The data START
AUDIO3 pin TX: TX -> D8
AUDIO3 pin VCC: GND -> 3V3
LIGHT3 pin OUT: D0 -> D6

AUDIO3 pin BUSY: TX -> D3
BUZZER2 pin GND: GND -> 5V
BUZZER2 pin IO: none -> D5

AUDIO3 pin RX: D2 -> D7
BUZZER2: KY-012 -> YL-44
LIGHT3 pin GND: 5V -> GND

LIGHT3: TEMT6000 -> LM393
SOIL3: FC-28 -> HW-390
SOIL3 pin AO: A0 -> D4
The data END
## [Task to complete]
Write out exactly those lines of the records above that lie from the one with "BUZZER2 pin GND: GND -> 5V" through the last line, including both.

## [Result below]
BUZZER2 pin GND: GND -> 5V
BUZZER2 pin IO: none -> D5

AUDIO3 pin RX: D2 -> D7
BUZZER2: KY-012 -> YL-44
LIGHT3 pin GND: 5V -> GND

LIGHT3: TEMT6000 -> LM393
SOIL3: FC-28 -> HW-390
SOIL3 pin AO: A0 -> D4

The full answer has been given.